> Exercise data
○ ○ ○ ○ ○ ○ ○
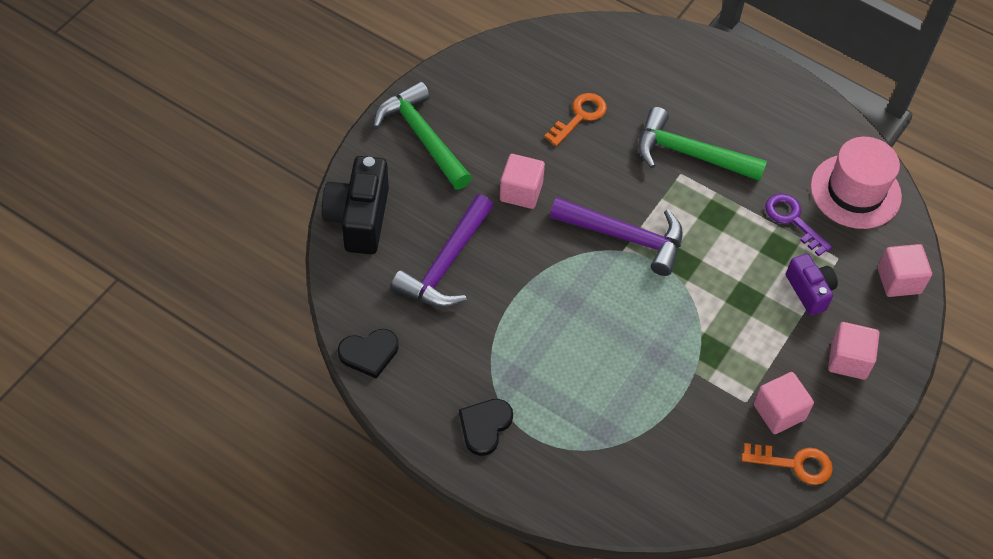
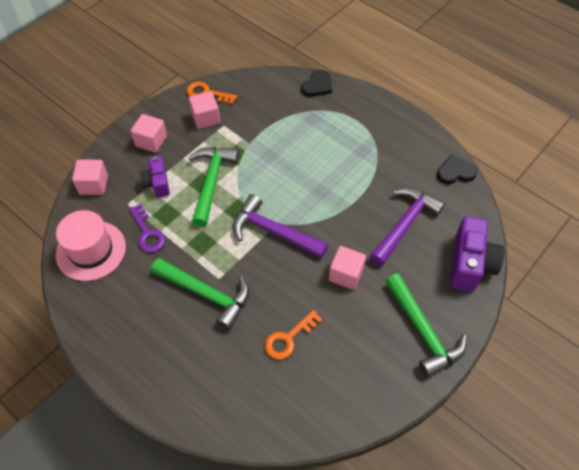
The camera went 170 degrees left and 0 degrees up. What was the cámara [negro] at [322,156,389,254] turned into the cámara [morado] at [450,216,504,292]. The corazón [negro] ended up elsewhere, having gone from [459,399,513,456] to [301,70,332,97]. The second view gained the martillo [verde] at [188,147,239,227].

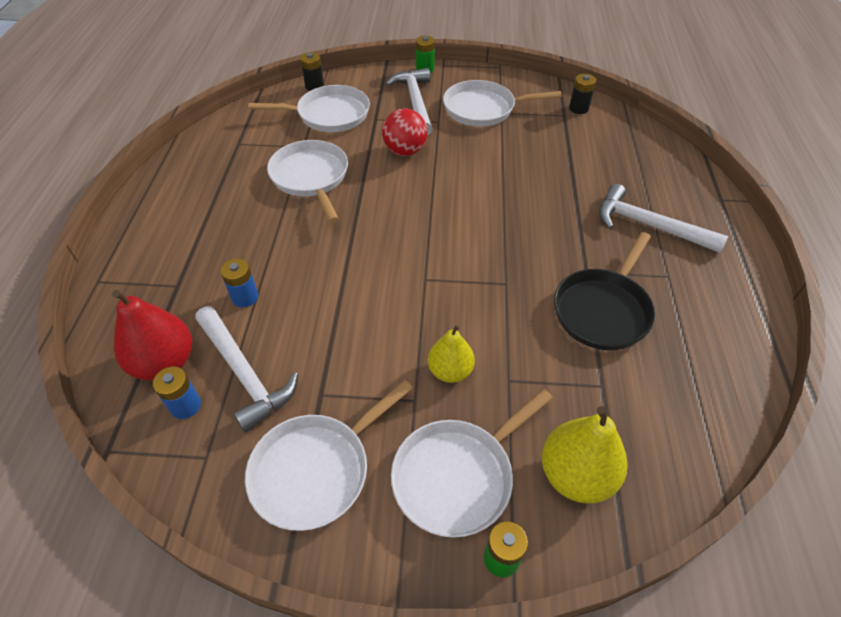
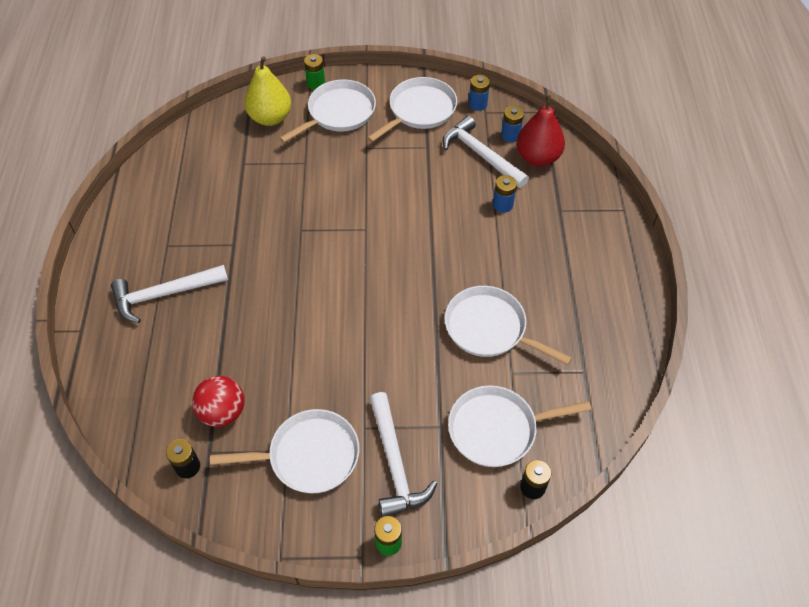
The camera went 175 degrees right and 5 degrees up. The sartén [blanco] at [267,140,348,223] ended up facing another way, 150 degrees clockwise from before. The pelota [rojo] ended up elsewhere, having gone from [382,108,428,156] to [192,376,244,427]. The second view lost the pera [amarillo] at [428,324,475,383]. The second view lost the sartén [negro] at [554,232,655,350]. The martillo [blanco] at [599,184,728,253] ended up facing another way, 135 degrees clockwise from before. The second view gained the pila [azul] at [469,75,490,111].

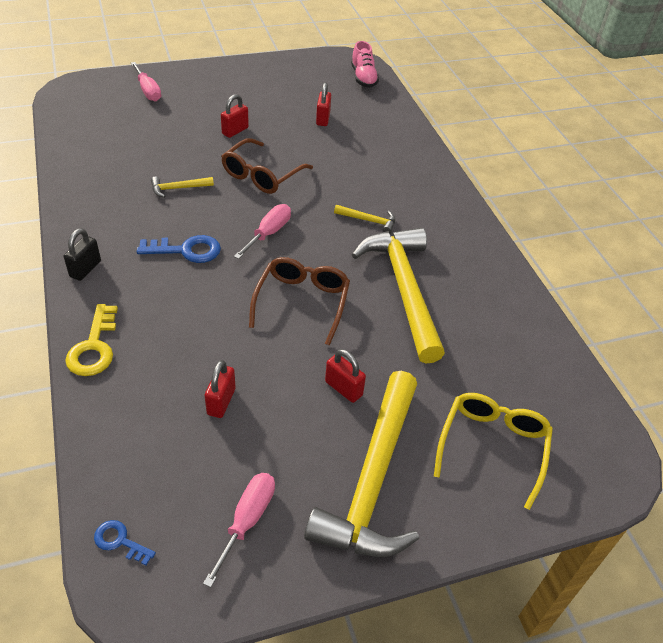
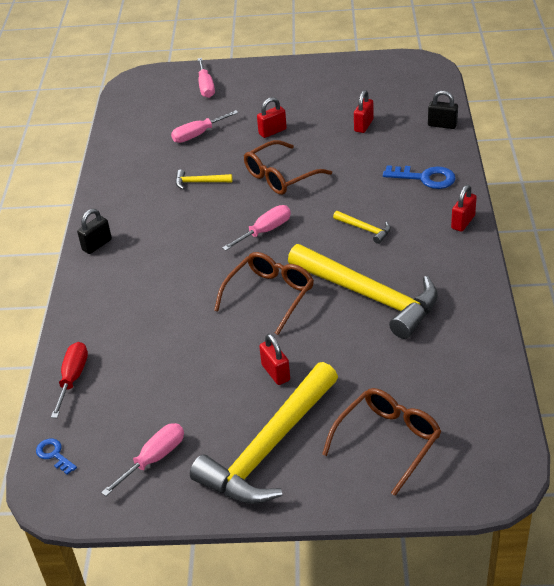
The camera went 25 degrees right and 5 degrees down. The second view lost the llave [amarillo] at [65,304,118,376]. The llave [azul] ended up elsewhere, having gone from [137,235,221,263] to [383,165,456,189]. The candado [rojo] ended up elsewhere, having gone from [205,360,236,418] to [451,185,477,232]. The second view lost the zapato [rosa] at [351,41,379,88]. The martillo [amarillo] at [352,228,445,363] ended up facing another way, 120 degrees clockwise from before. What was the gafas [amarillo] at [434,393,553,510] turned into the gafas [marrón] at [322,388,442,496]. The second view gained the destornillador [rojo] at [51,342,88,418]. The second view gained the destornillador [rosa] at [171,110,239,143]. The second view gained the candado [negro] at [428,91,458,129].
○ ○ ○ ○ ○ ○ ○
The whole listing is to be retyped exactly, with its pictures removed.

> Written answer
The camera went 170 degrees left and 0 degrees up. What was the cámara [negro] at [322,156,389,254] turned into the cámara [morado] at [450,216,504,292]. The corazón [negro] ended up elsewhere, having gone from [459,399,513,456] to [301,70,332,97]. The second view gained the martillo [verde] at [188,147,239,227].

The camera went 175 degrees right and 5 degrees up. The sartén [blanco] at [267,140,348,223] ended up facing another way, 150 degrees clockwise from before. The pelota [rojo] ended up elsewhere, having gone from [382,108,428,156] to [192,376,244,427]. The second view lost the pera [amarillo] at [428,324,475,383]. The second view lost the sartén [negro] at [554,232,655,350]. The martillo [blanco] at [599,184,728,253] ended up facing another way, 135 degrees clockwise from before. The second view gained the pila [azul] at [469,75,490,111].

The camera went 25 degrees right and 5 degrees down. The second view lost the llave [amarillo] at [65,304,118,376]. The llave [azul] ended up elsewhere, having gone from [137,235,221,263] to [383,165,456,189]. The candado [rojo] ended up elsewhere, having gone from [205,360,236,418] to [451,185,477,232]. The second view lost the zapato [rosa] at [351,41,379,88]. The martillo [amarillo] at [352,228,445,363] ended up facing another way, 120 degrees clockwise from before. What was the gafas [amarillo] at [434,393,553,510] turned into the gafas [marrón] at [322,388,442,496]. The second view gained the destornillador [rojo] at [51,342,88,418]. The second view gained the destornillador [rosa] at [171,110,239,143]. The second view gained the candado [negro] at [428,91,458,129].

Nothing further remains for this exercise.